Exercise data:
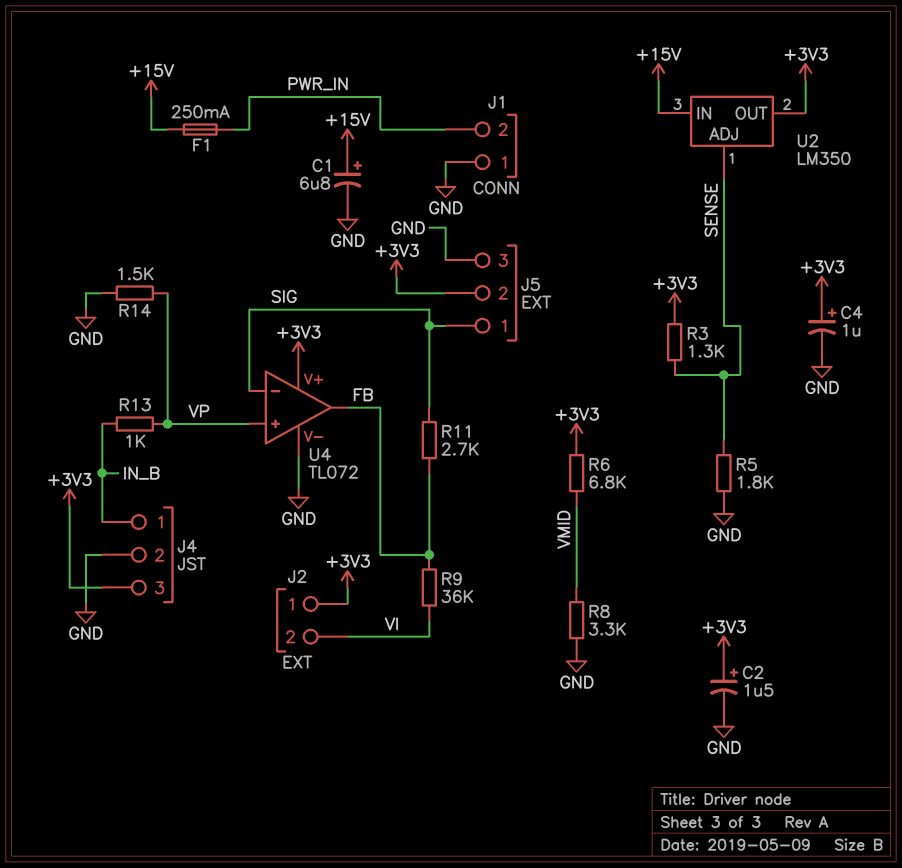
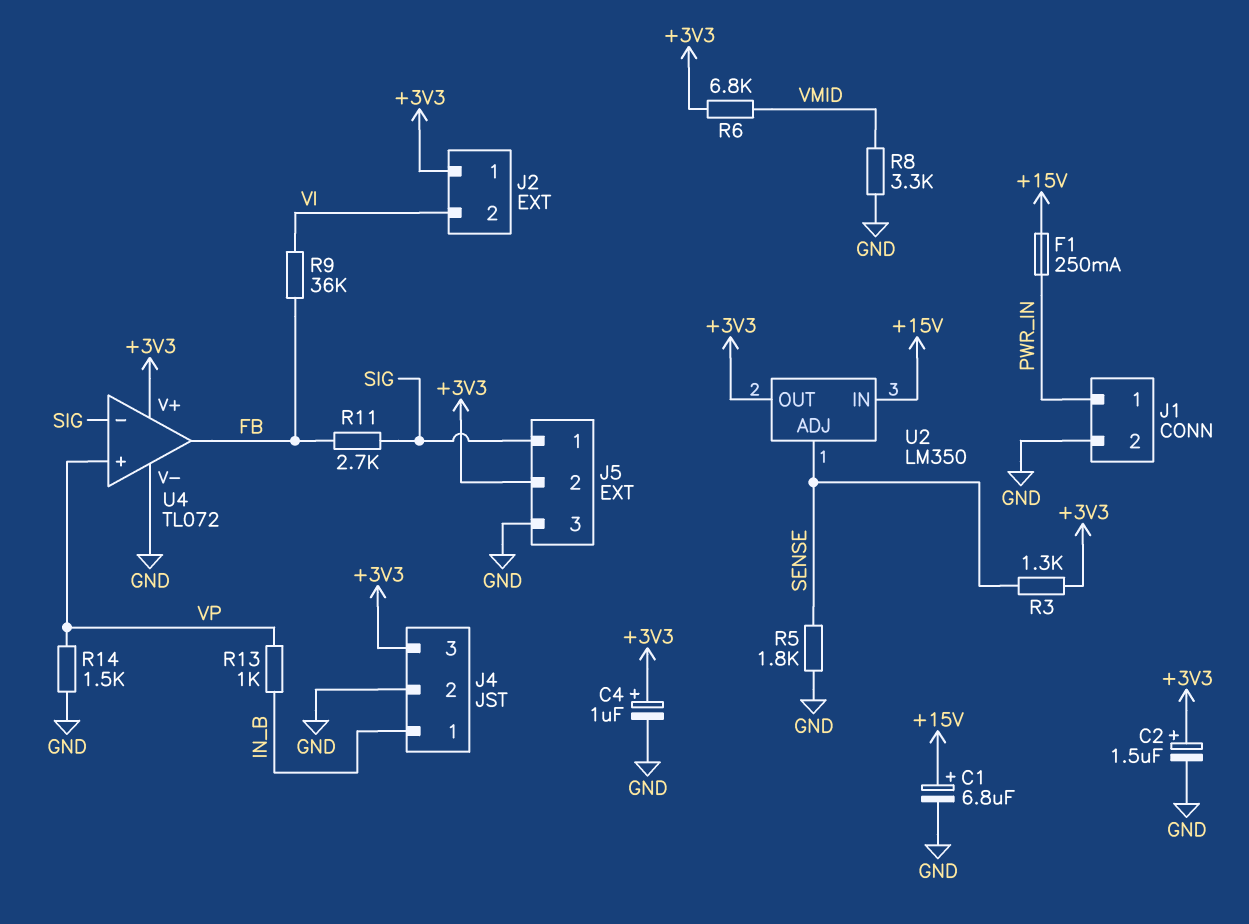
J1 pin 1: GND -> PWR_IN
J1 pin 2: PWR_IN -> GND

---

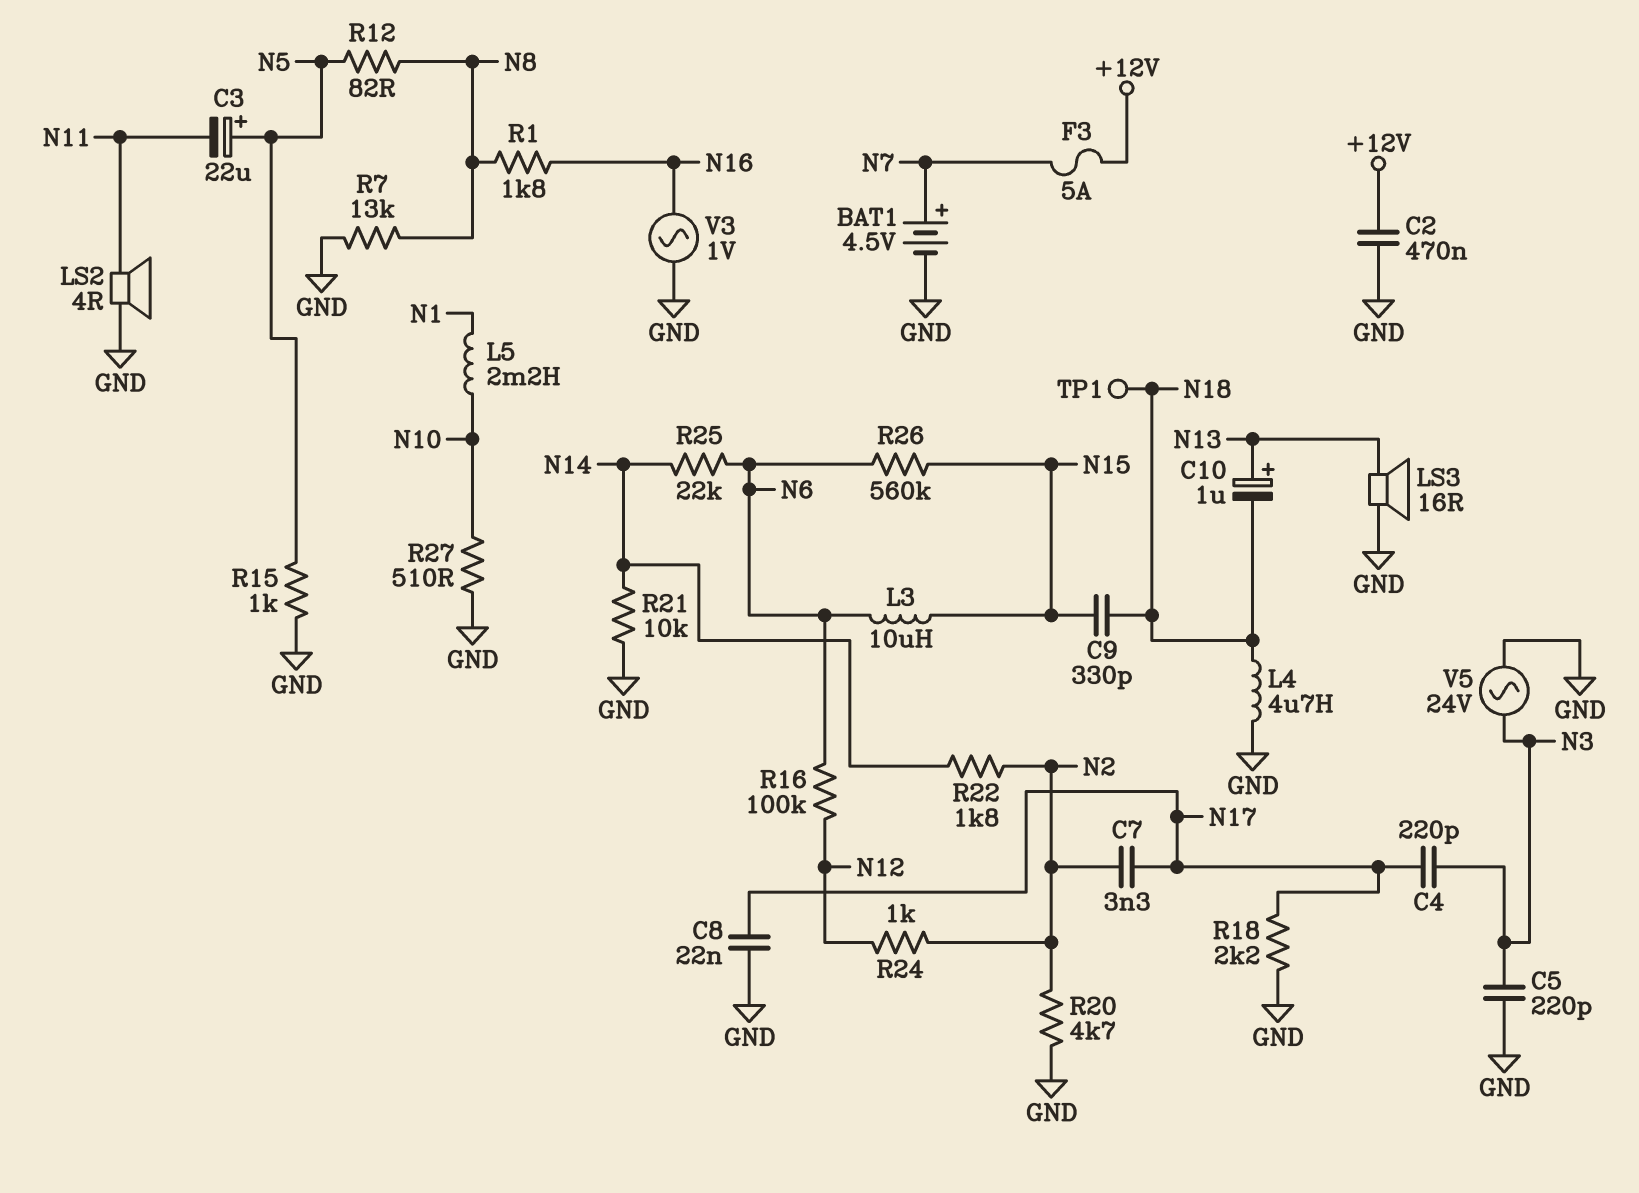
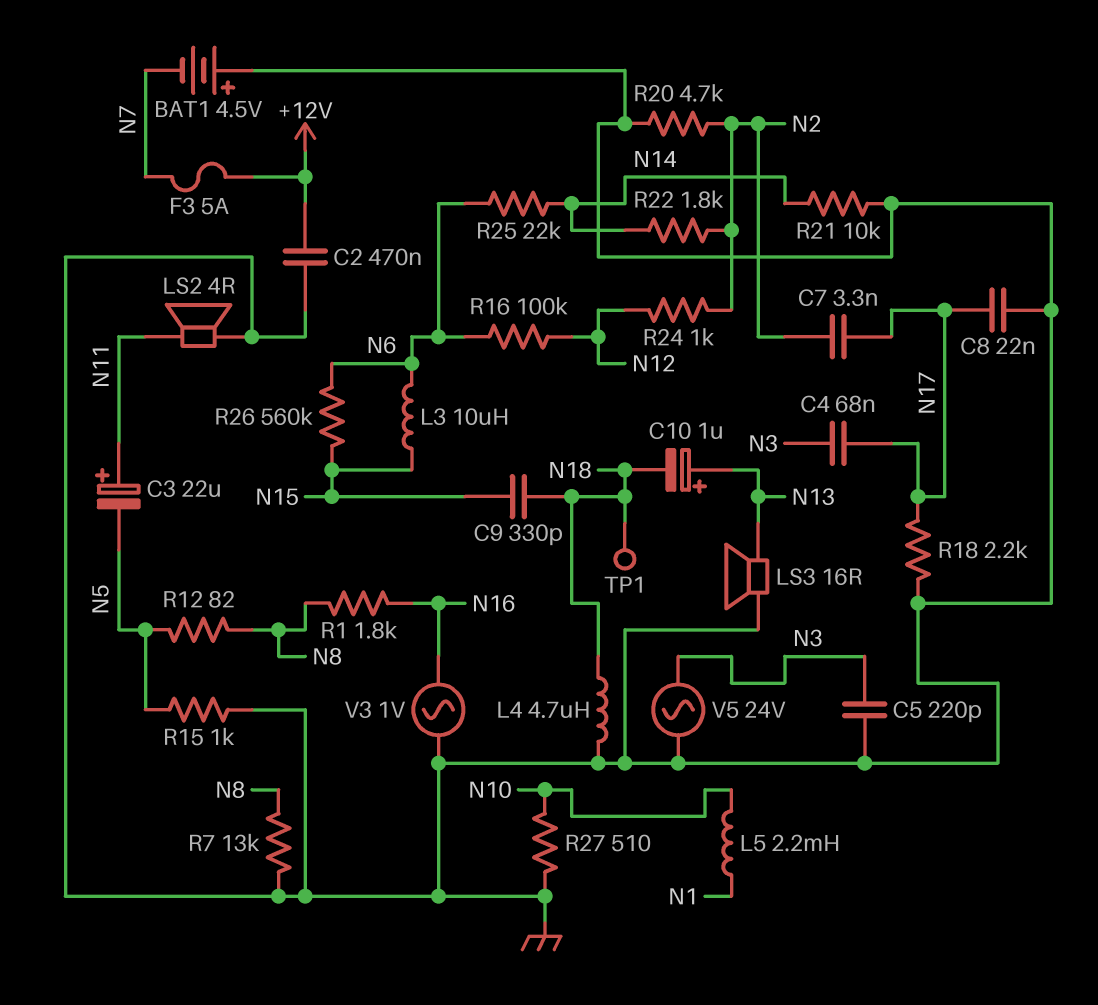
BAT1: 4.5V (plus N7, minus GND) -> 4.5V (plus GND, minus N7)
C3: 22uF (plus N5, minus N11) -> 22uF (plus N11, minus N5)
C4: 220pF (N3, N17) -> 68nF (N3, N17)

Problem to work on:
Output the lines of the records above exactly as they appear, from the line containing "C3: 22uF (plus" through the line containing "C4: 220pF (N3, N17) -> 68nF (N3, N17)".

Exercise answer:
C3: 22uF (plus N5, minus N11) -> 22uF (plus N11, minus N5)
C4: 220pF (N3, N17) -> 68nF (N3, N17)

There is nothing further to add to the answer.